_Extracted entries_.
◆ ◆ ◆ ◆ ◆

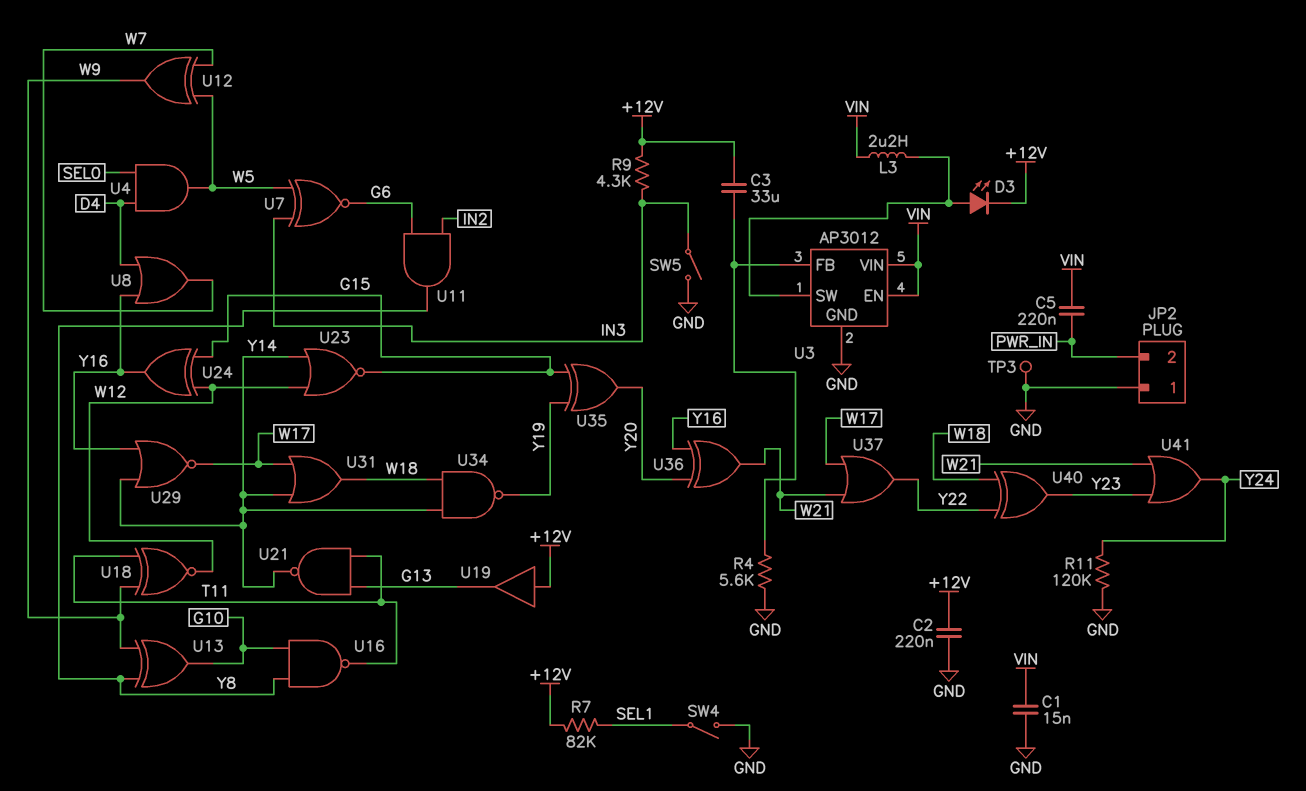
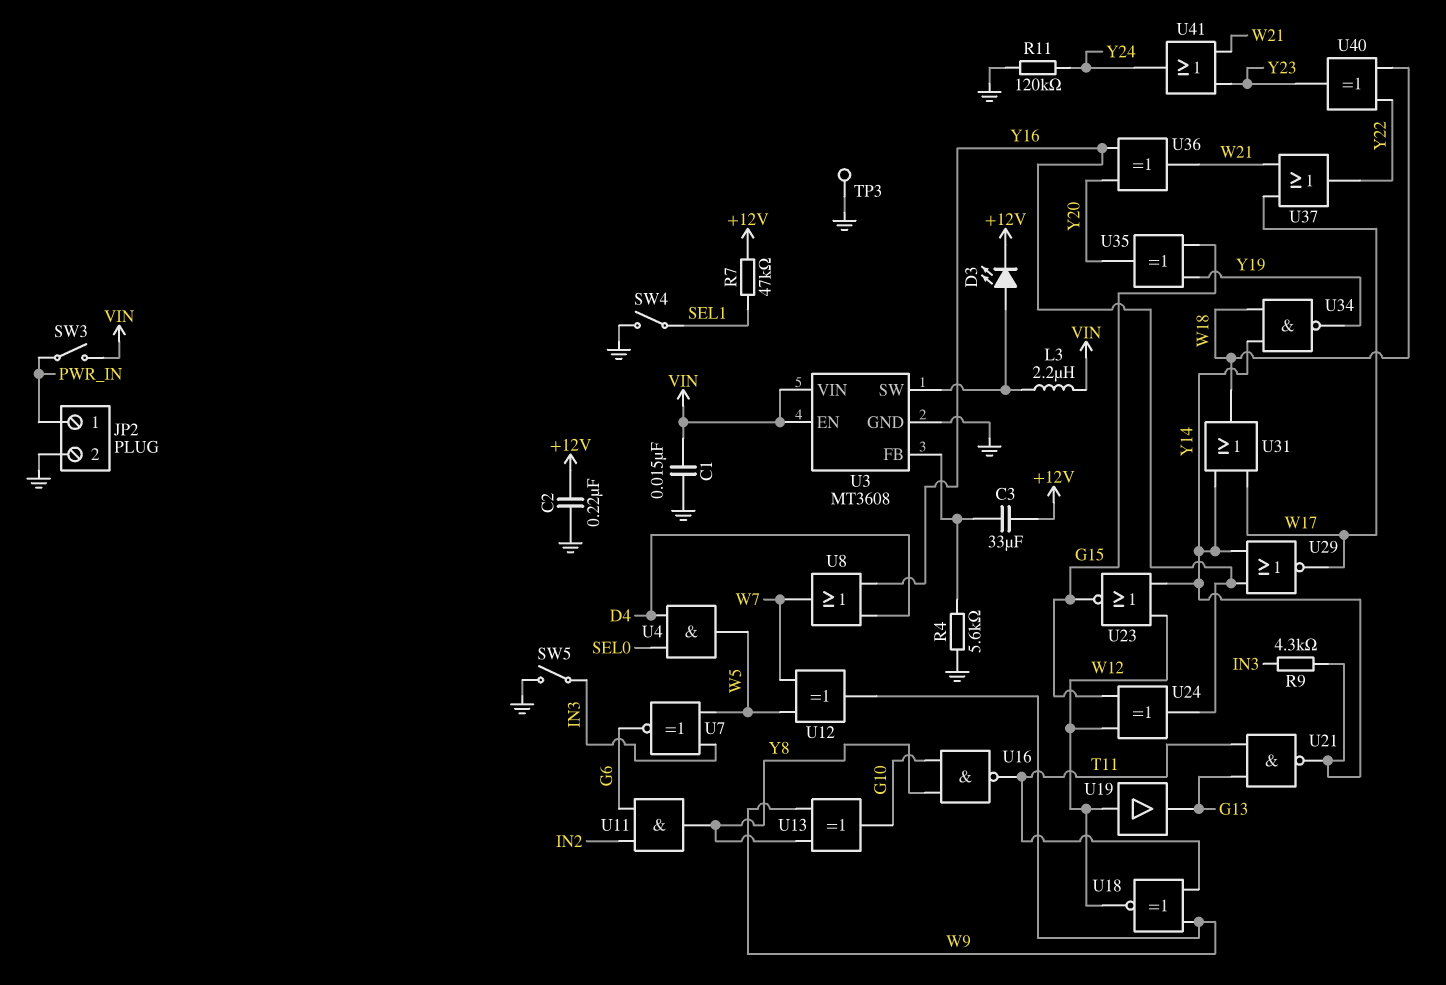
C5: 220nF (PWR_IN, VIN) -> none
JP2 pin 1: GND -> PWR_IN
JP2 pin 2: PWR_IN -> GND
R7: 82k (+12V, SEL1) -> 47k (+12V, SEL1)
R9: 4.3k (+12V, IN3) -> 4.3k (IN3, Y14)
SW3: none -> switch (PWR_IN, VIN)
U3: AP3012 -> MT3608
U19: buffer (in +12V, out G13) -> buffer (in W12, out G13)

◆ ◆ ◆ ◆ ◆

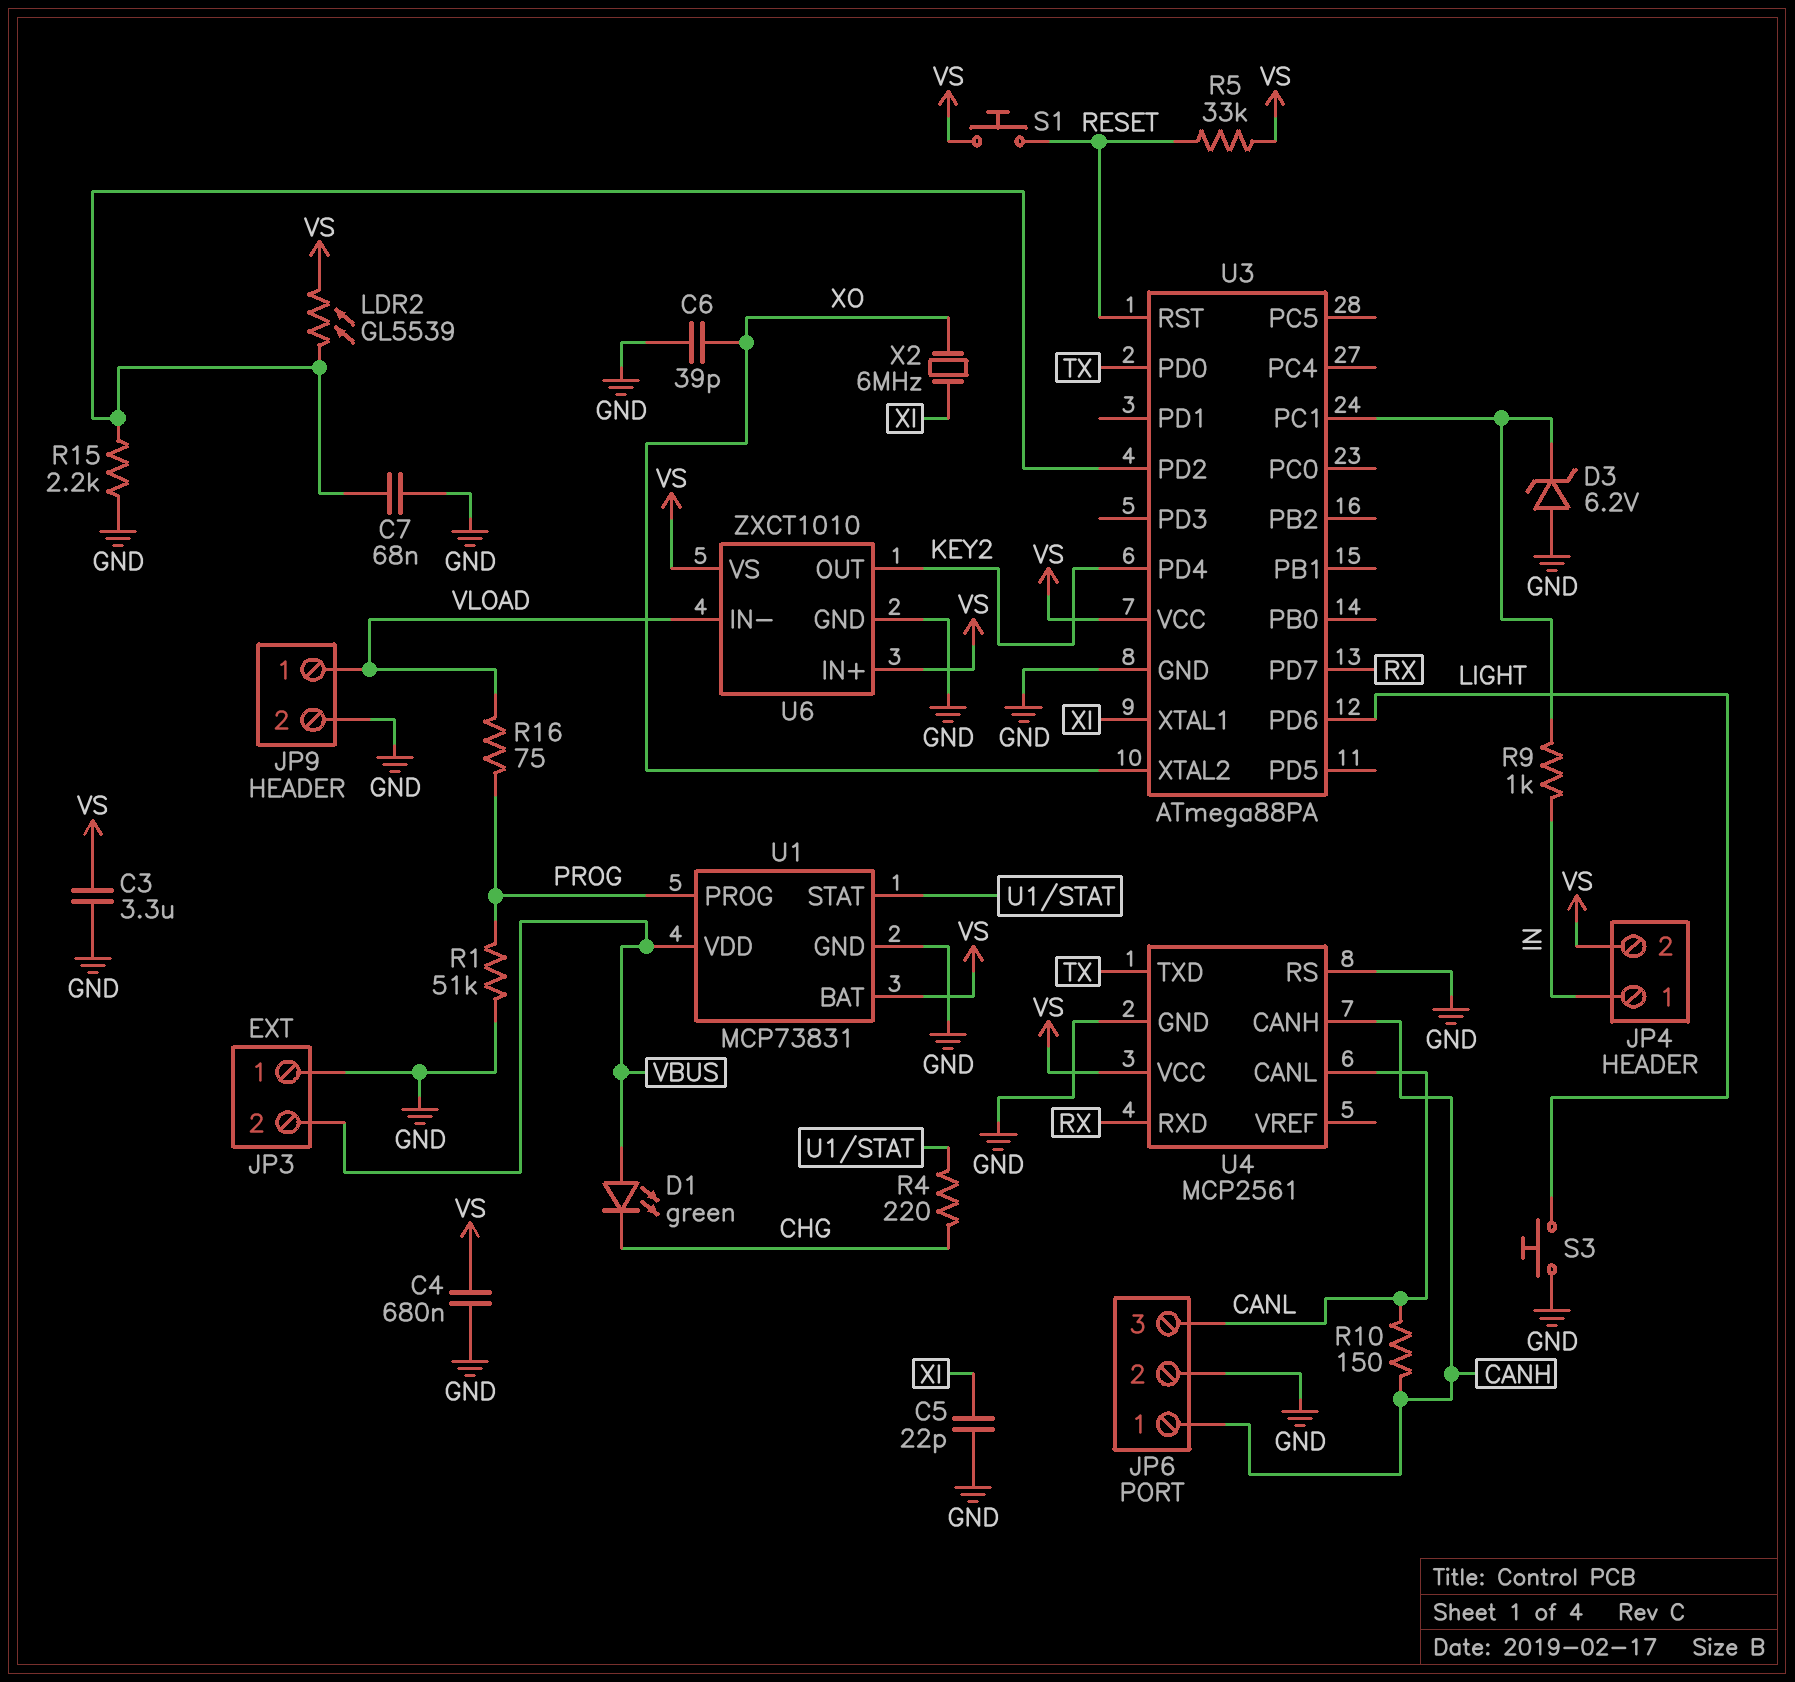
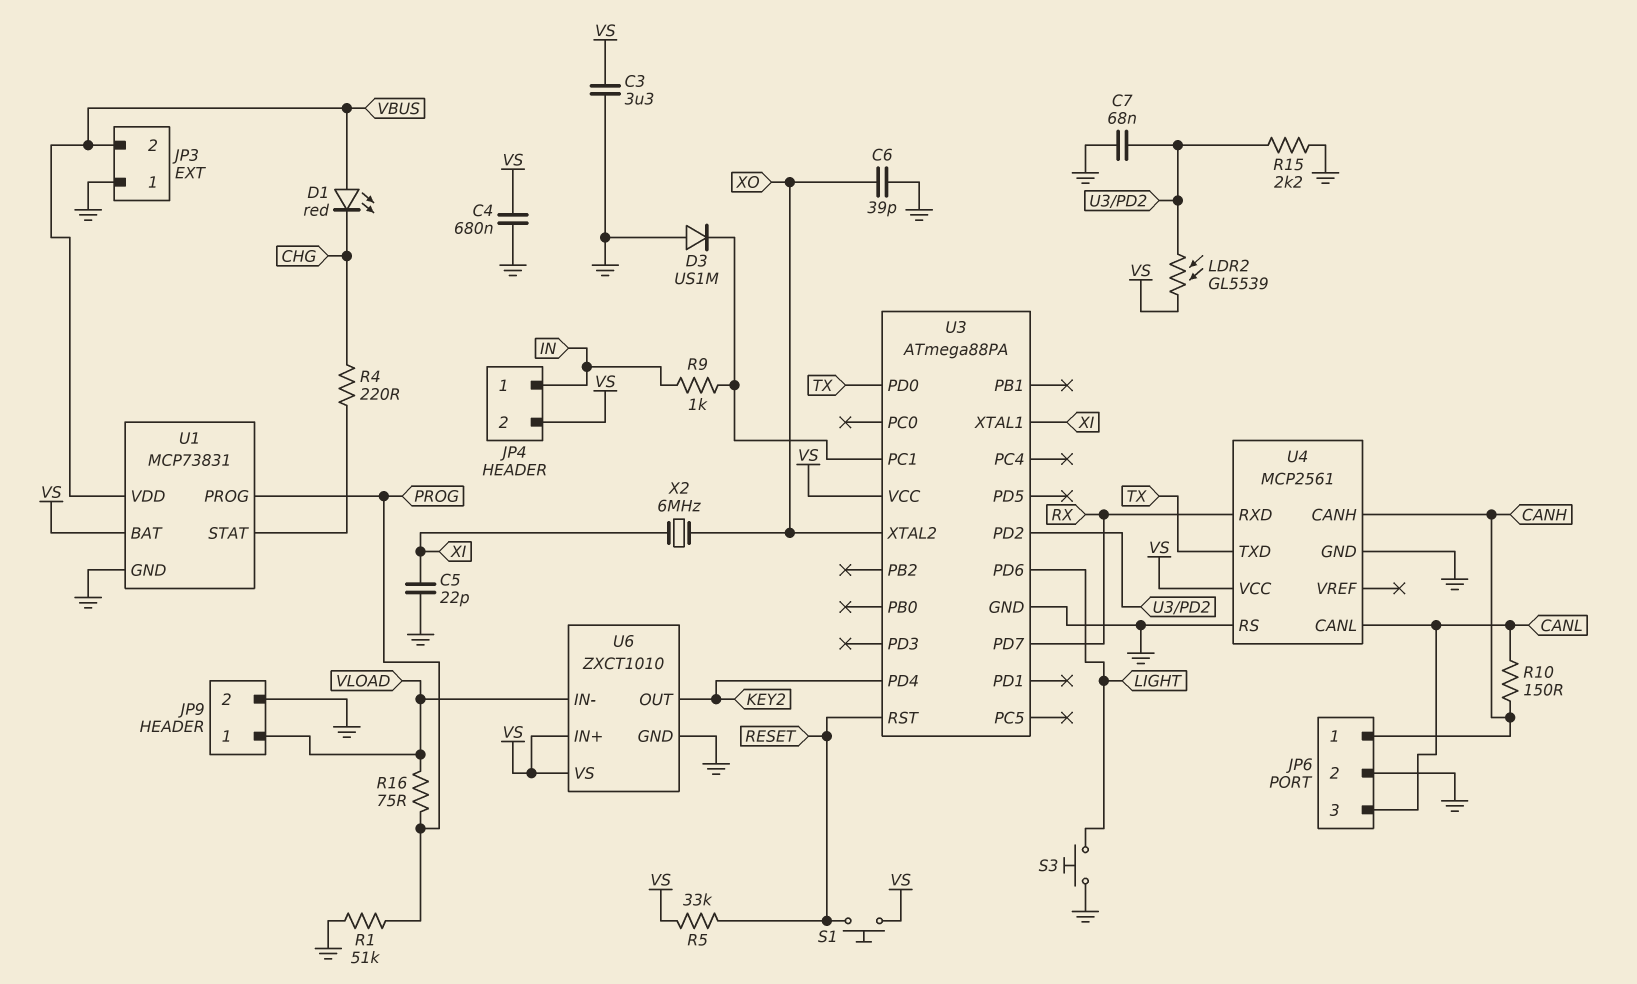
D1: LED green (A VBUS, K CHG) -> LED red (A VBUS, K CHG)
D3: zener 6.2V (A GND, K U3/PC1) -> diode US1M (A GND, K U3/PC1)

◆ ◆ ◆ ◆ ◆

_Prompt_.
Word for word, restate the lines of the listing above starting at the line with "R7: 82k (+12V, SEL1) -> 47k (+12V, SEL1)" and ending at the line with "U19: buffer (in", and nothing outside them.

_Answer space_.
R7: 82k (+12V, SEL1) -> 47k (+12V, SEL1)
R9: 4.3k (+12V, IN3) -> 4.3k (IN3, Y14)
SW3: none -> switch (PWR_IN, VIN)
U3: AP3012 -> MT3608
U19: buffer (in +12V, out G13) -> buffer (in W12, out G13)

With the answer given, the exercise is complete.